▶ _WHAT YOU HAVE TO DO_: All lines with the word "diode" in the material below are required.

▶ _GIVEN DATA_:
Content starts

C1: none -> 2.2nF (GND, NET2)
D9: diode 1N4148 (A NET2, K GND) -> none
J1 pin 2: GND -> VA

Content ends
Content starts

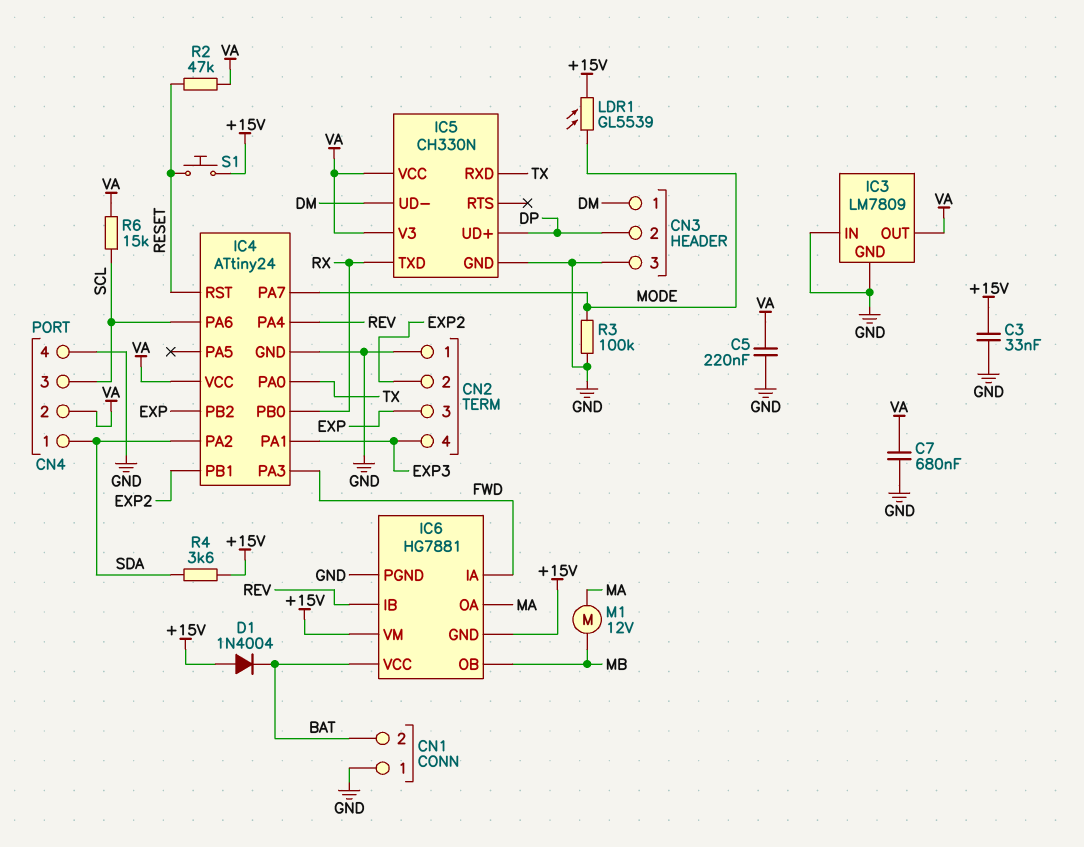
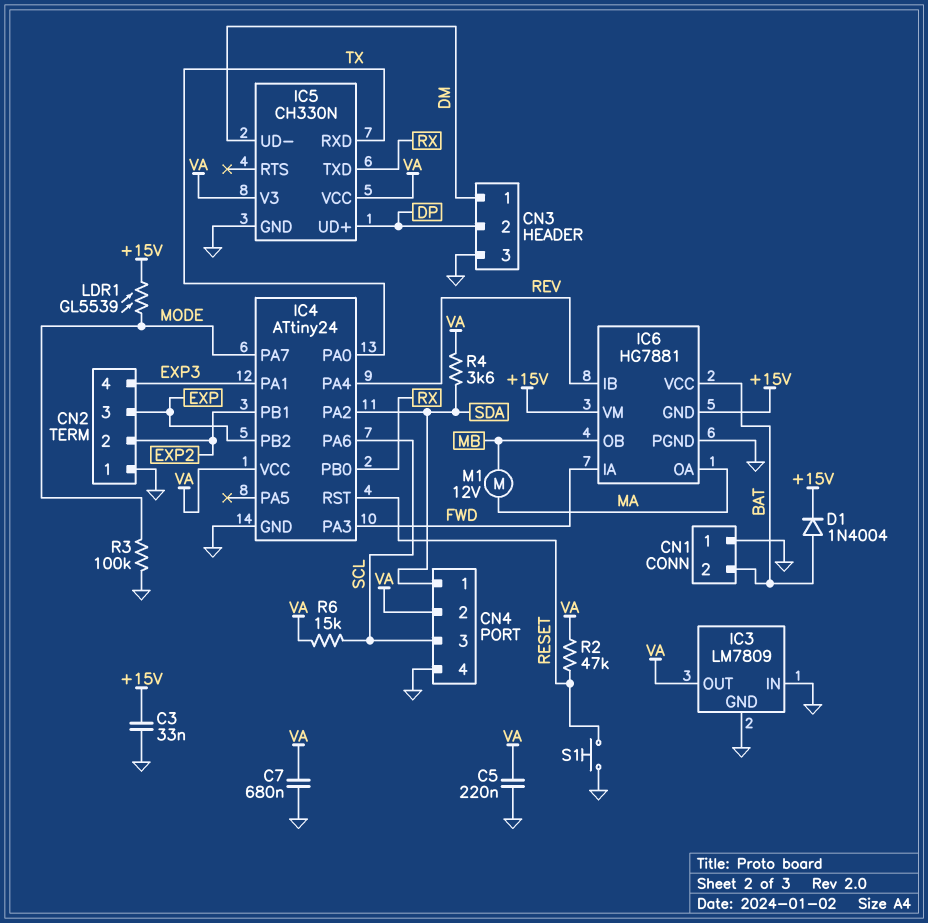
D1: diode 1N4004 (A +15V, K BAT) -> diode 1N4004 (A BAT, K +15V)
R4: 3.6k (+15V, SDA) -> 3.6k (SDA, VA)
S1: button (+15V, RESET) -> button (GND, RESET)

Content ends
Content starts

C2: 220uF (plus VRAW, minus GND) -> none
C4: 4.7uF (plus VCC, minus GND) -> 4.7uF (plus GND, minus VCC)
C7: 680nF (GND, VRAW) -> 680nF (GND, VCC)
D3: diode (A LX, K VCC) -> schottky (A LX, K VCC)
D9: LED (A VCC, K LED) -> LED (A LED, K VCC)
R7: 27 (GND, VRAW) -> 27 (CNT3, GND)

Content ends

▶ _RESPONSE TO THE EXERCISE_:
D9: diode 1N4148 (A NET2, K GND) -> none
D1: diode 1N4004 (A +15V, K BAT) -> diode 1N4004 (A BAT, K +15V)
D3: diode (A LX, K VCC) -> schottky (A LX, K VCC)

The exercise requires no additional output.